**EXERCISE MATERIAL:**
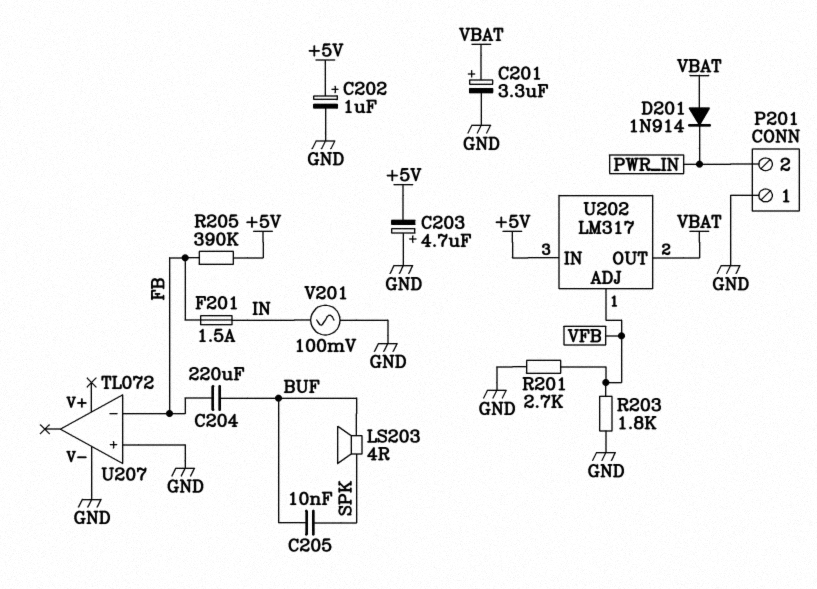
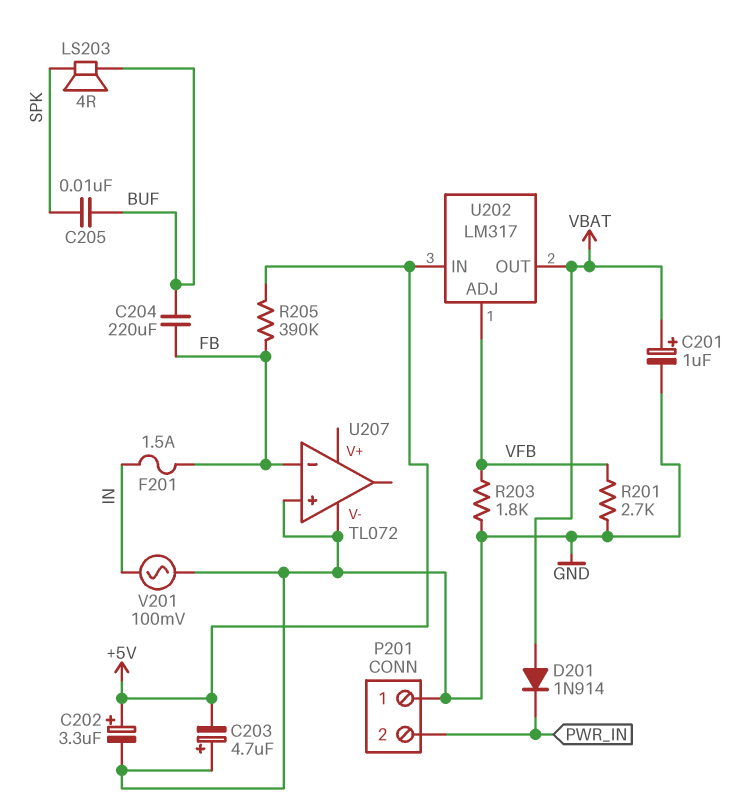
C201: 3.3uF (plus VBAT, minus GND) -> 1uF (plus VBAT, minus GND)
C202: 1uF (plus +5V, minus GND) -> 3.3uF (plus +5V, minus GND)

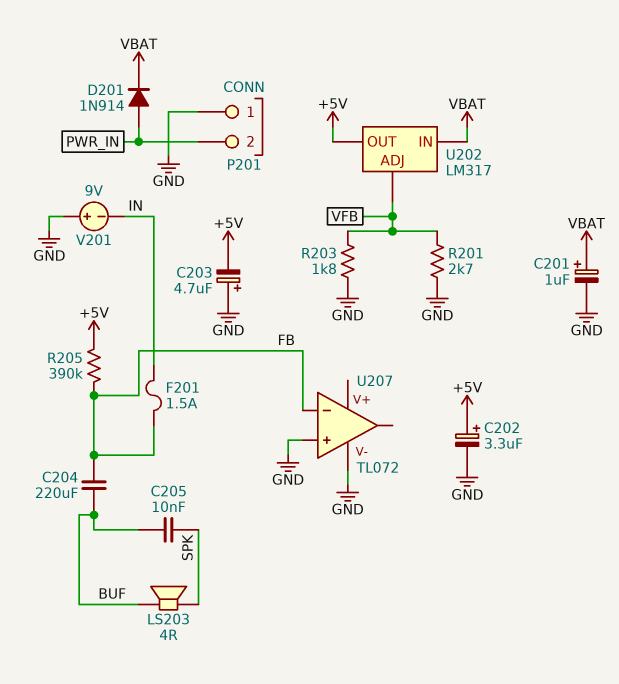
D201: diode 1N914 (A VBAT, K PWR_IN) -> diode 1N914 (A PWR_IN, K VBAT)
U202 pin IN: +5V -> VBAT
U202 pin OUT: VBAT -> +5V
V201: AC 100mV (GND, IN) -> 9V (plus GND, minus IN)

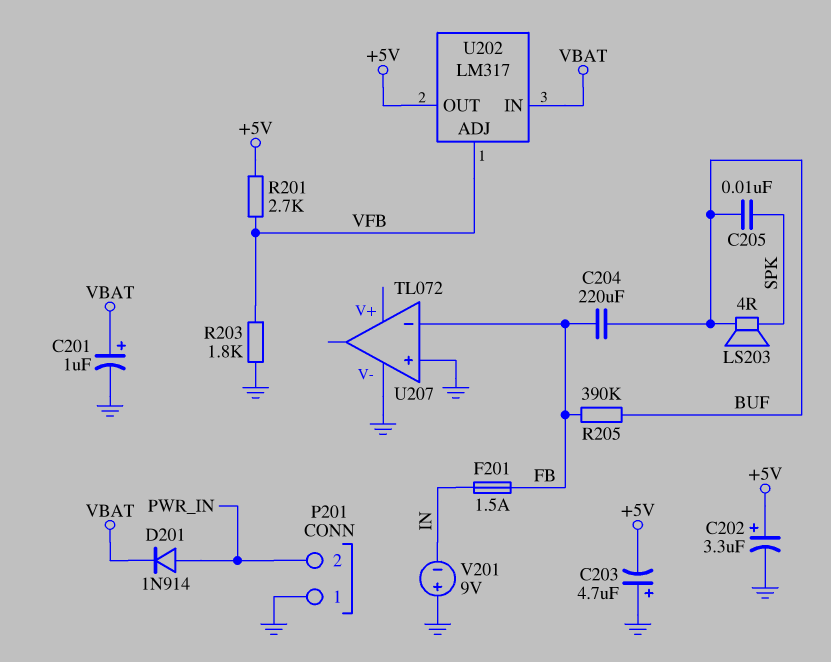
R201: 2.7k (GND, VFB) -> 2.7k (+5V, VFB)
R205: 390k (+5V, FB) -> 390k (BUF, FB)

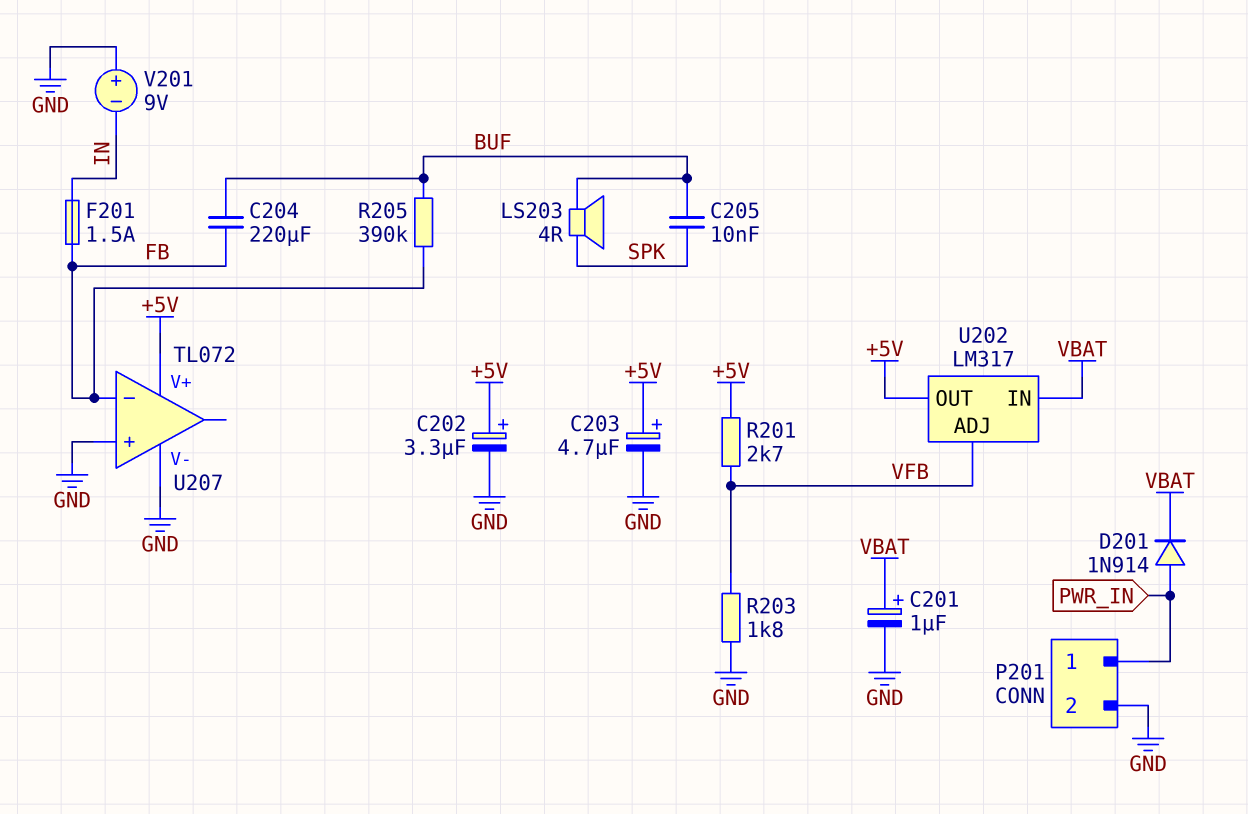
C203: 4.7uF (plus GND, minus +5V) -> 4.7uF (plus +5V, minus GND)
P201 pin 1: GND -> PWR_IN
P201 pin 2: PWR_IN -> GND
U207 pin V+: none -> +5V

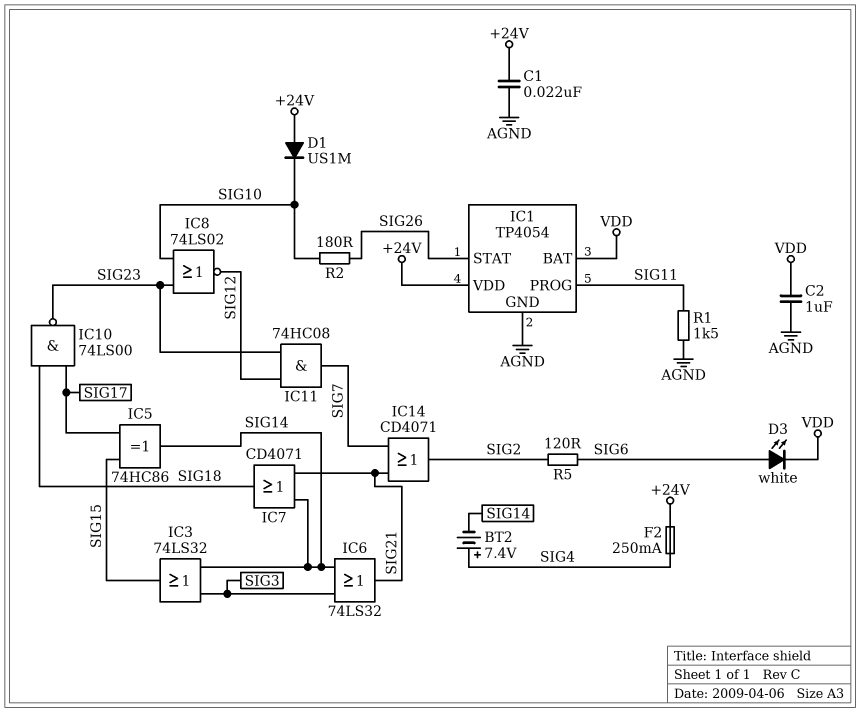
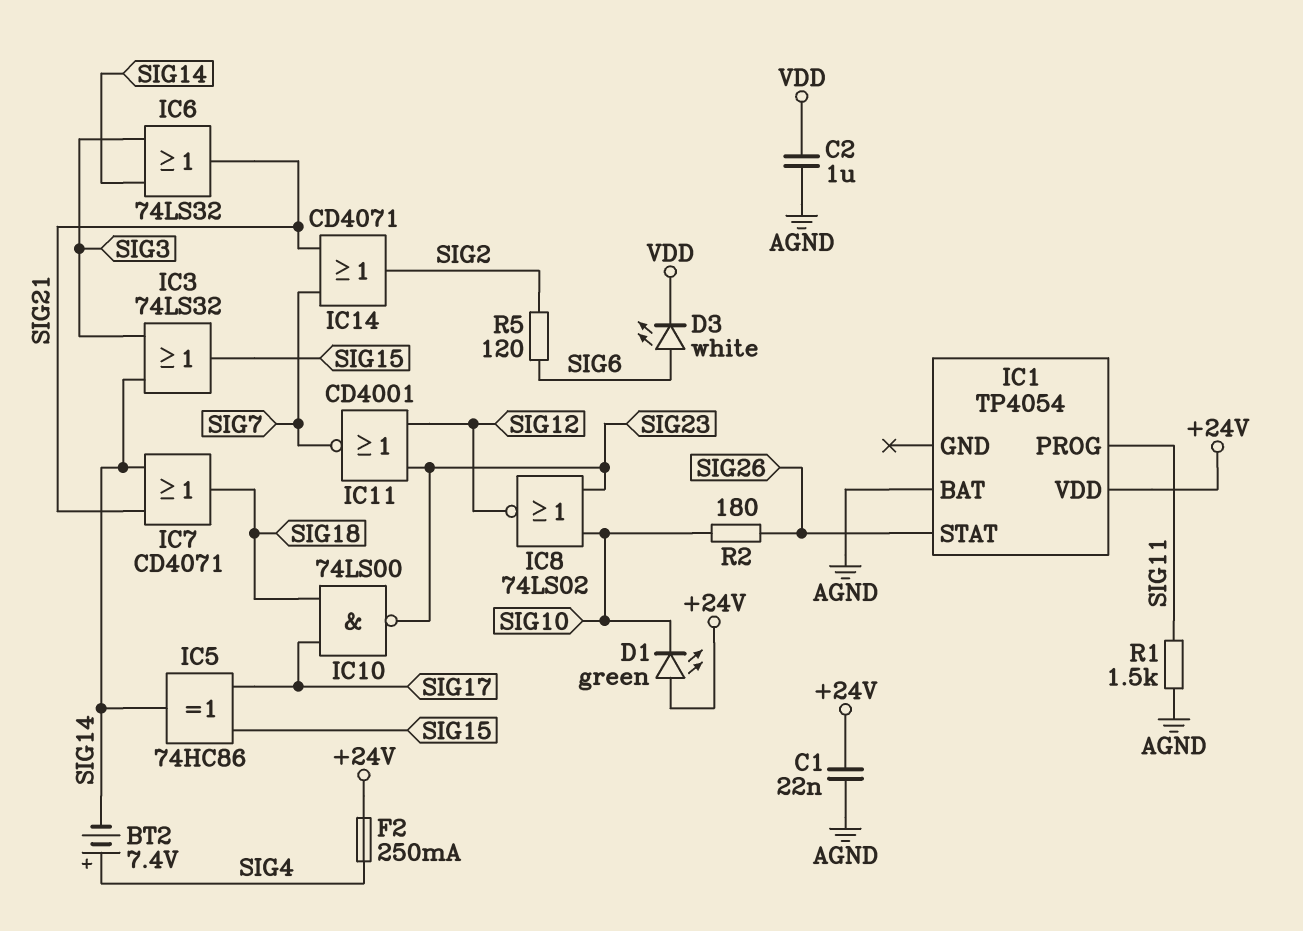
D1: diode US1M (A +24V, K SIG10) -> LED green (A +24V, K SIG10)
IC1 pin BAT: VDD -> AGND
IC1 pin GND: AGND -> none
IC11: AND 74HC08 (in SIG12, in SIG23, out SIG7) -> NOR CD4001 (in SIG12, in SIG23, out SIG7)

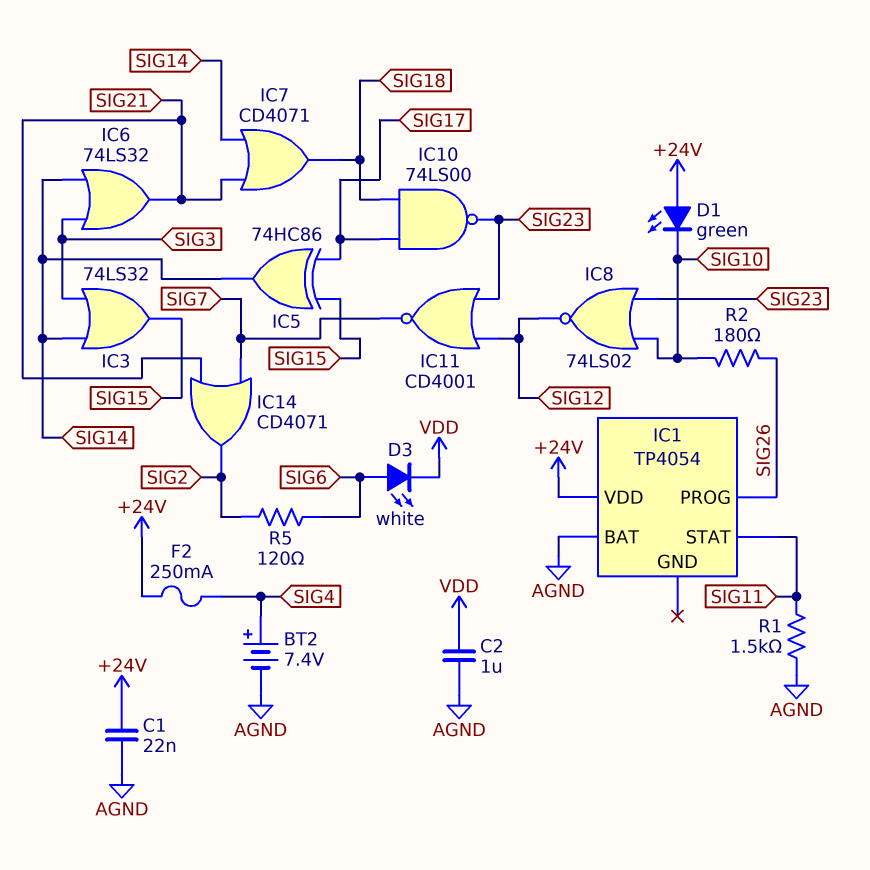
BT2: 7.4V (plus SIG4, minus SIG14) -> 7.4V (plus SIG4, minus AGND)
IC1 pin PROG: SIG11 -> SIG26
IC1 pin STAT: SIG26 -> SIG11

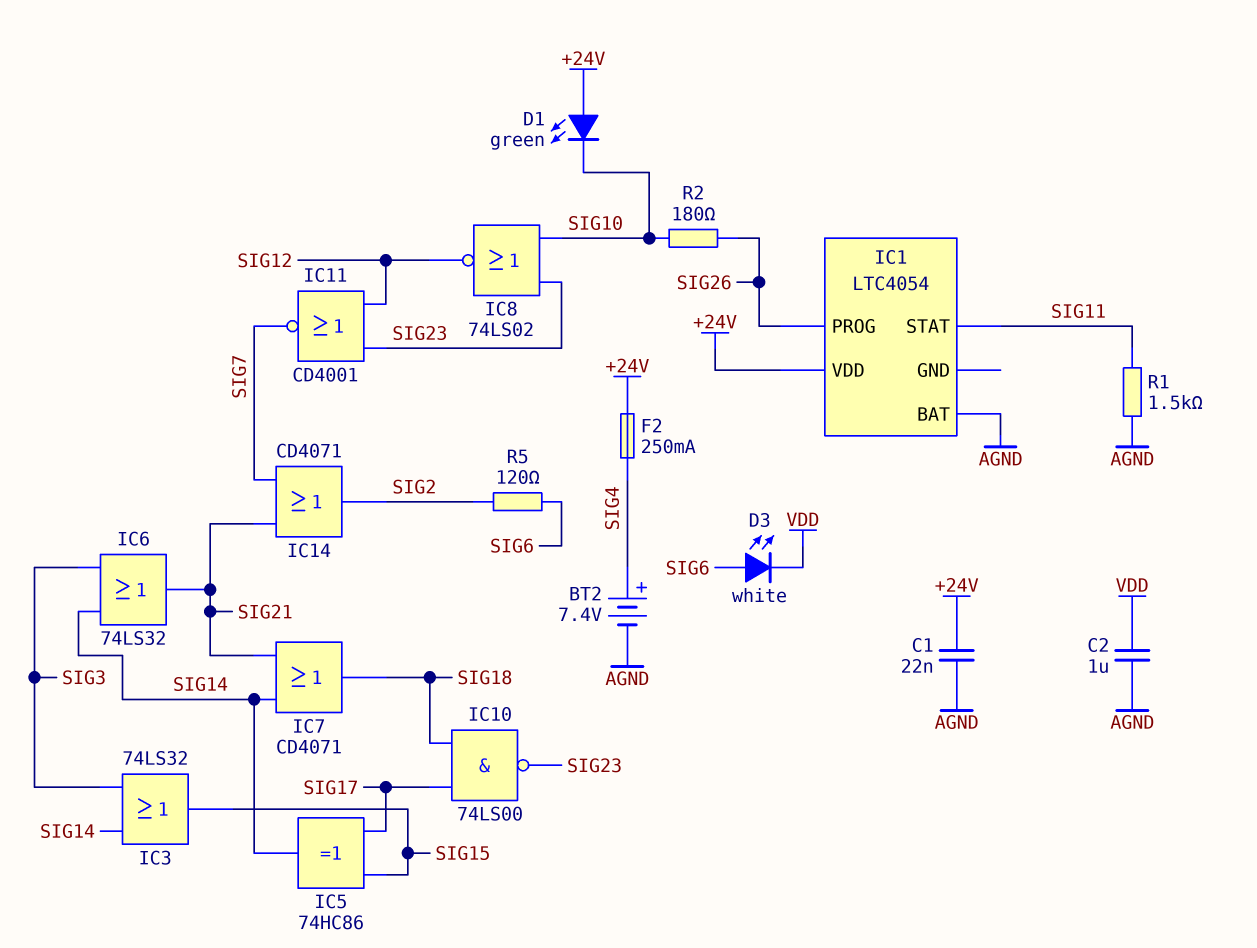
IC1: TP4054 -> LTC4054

**WHAT TO PRODUCE:**
Please give again, exactly and only, the lines from the top of the listing above through the line that has "P201 pin 2: PWR_IN -> GND", with pictures left out.

**WORKED SOLUTION:**
C201: 3.3uF (plus VBAT, minus GND) -> 1uF (plus VBAT, minus GND)
C202: 1uF (plus +5V, minus GND) -> 3.3uF (plus +5V, minus GND)

D201: diode 1N914 (A VBAT, K PWR_IN) -> diode 1N914 (A PWR_IN, K VBAT)
U202 pin IN: +5V -> VBAT
U202 pin OUT: VBAT -> +5V
V201: AC 100mV (GND, IN) -> 9V (plus GND, minus IN)

R201: 2.7k (GND, VFB) -> 2.7k (+5V, VFB)
R205: 390k (+5V, FB) -> 390k (BUF, FB)

C203: 4.7uF (plus GND, minus +5V) -> 4.7uF (plus +5V, minus GND)
P201 pin 1: GND -> PWR_IN
P201 pin 2: PWR_IN -> GND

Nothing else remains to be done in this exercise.